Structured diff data
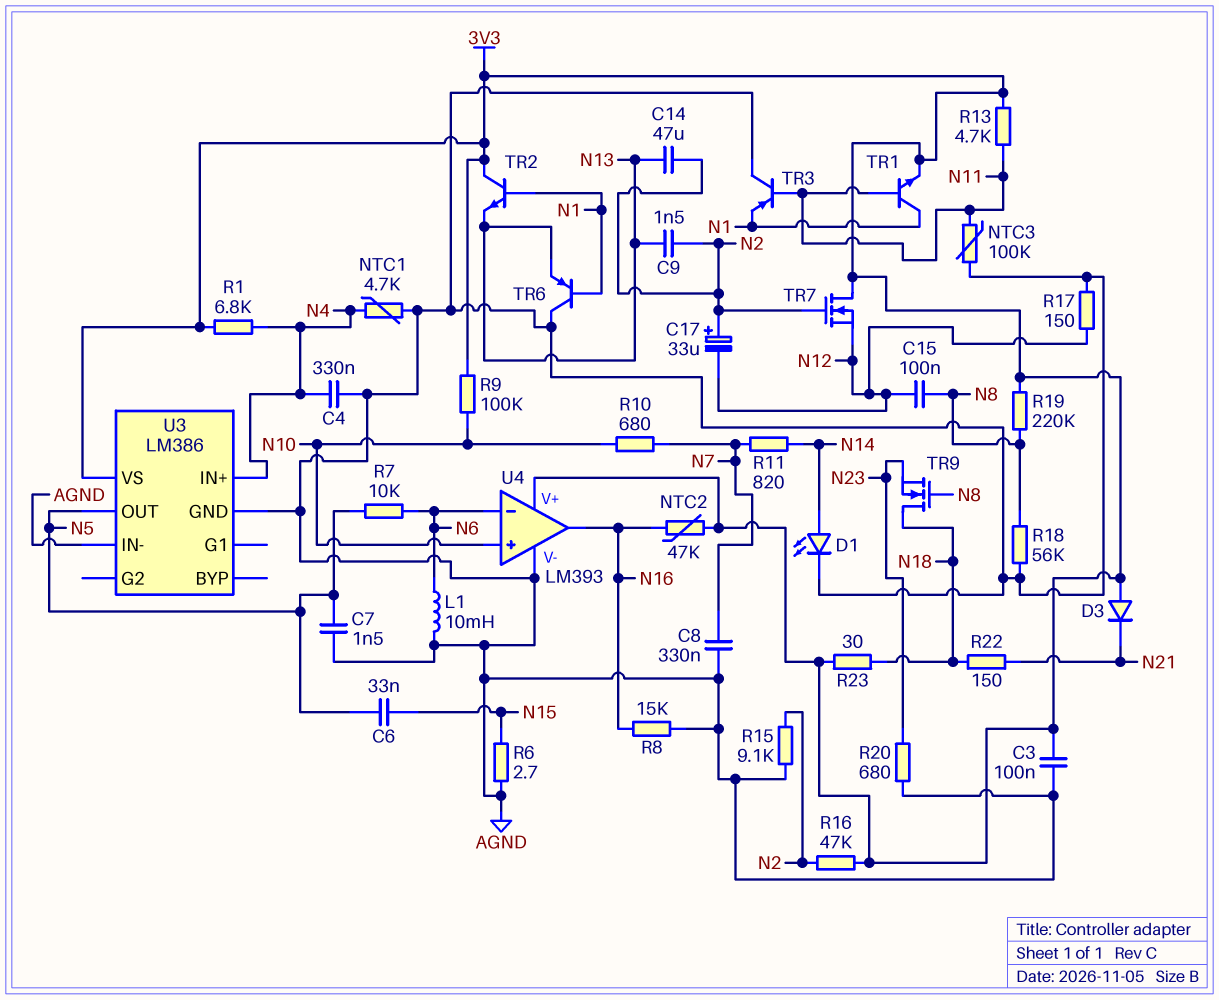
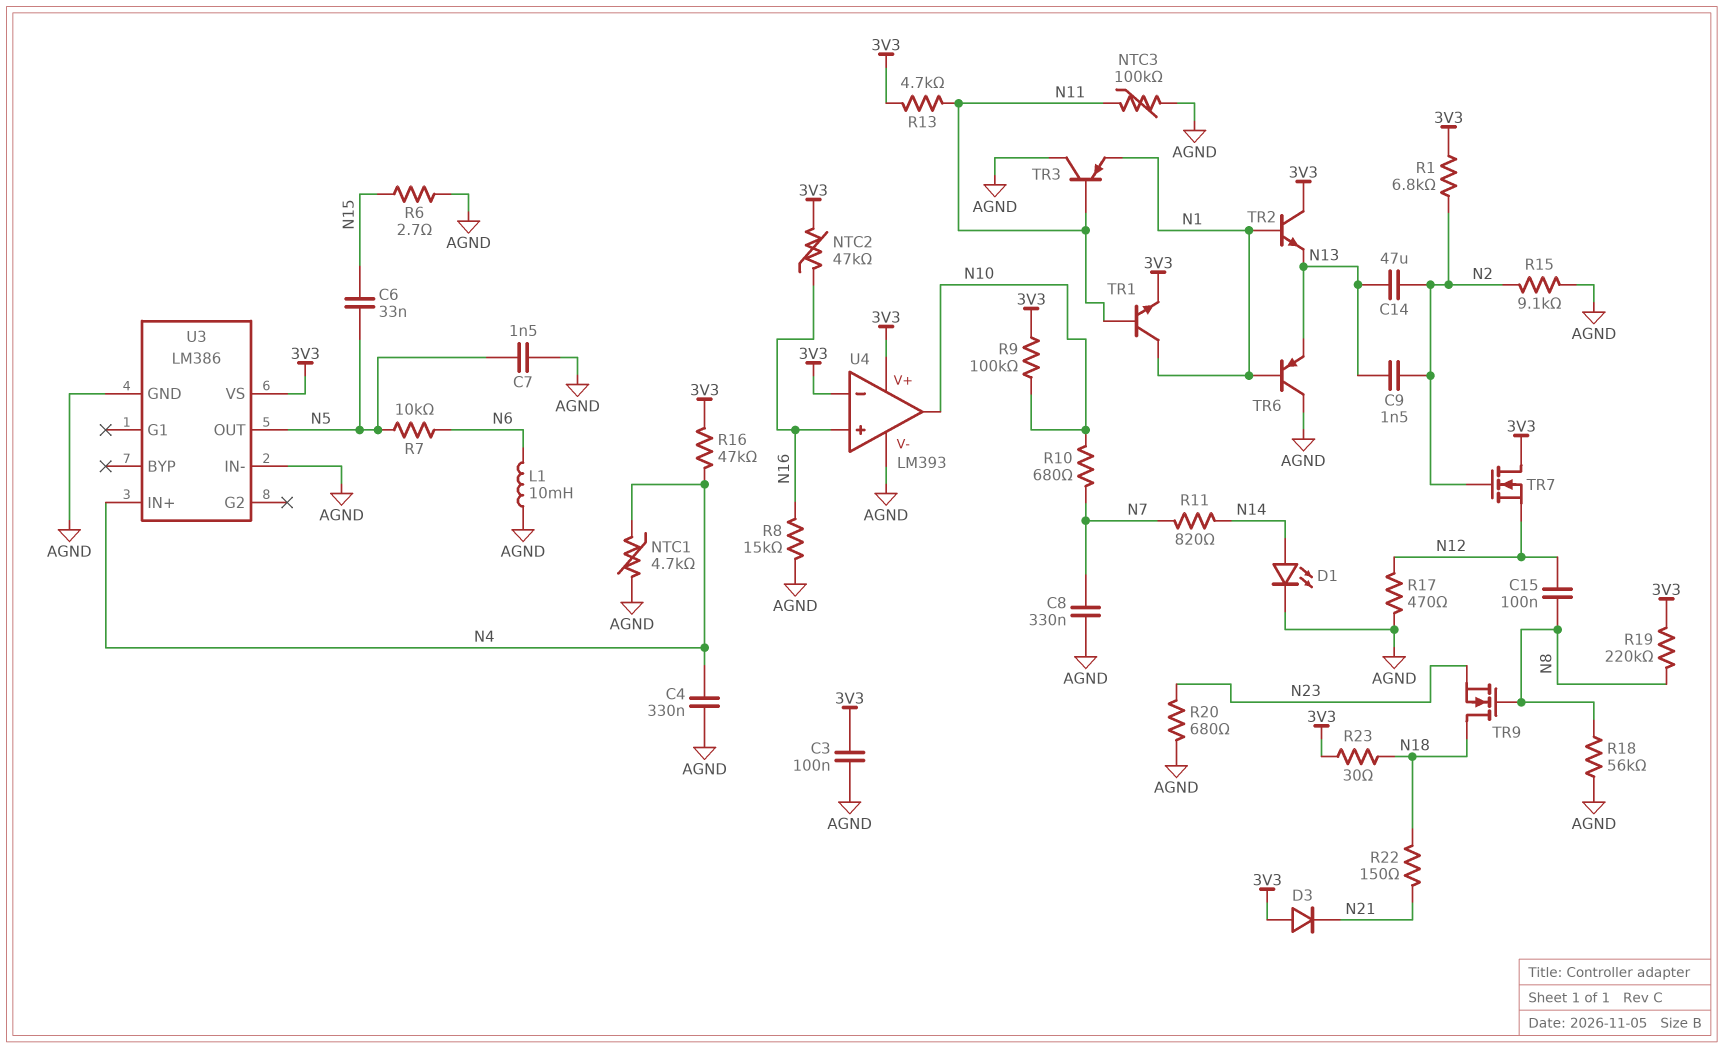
C17: 33uF (plus N2, minus N12) -> none
R1: 6.8k (3V3, N4) -> 6.8k (3V3, N2)
R16: 47k (3V3, N2) -> 47k (3V3, N4)
R17: 150 (AGND, N12) -> 470 (AGND, N12)
U4 pin in+: N10 -> N16
U4 pin in-: N6 -> 3V3
U4 pin out: N16 -> N10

WORK ORDER.
Every entry should be returned exactly as written, minus the pictures.

RESPONSE AREA.
C17: 33uF (plus N2, minus N12) -> none
R1: 6.8k (3V3, N4) -> 6.8k (3V3, N2)
R16: 47k (3V3, N2) -> 47k (3V3, N4)
R17: 150 (AGND, N12) -> 470 (AGND, N12)
U4 pin in+: N10 -> N16
U4 pin in-: N6 -> 3V3
U4 pin out: N16 -> N10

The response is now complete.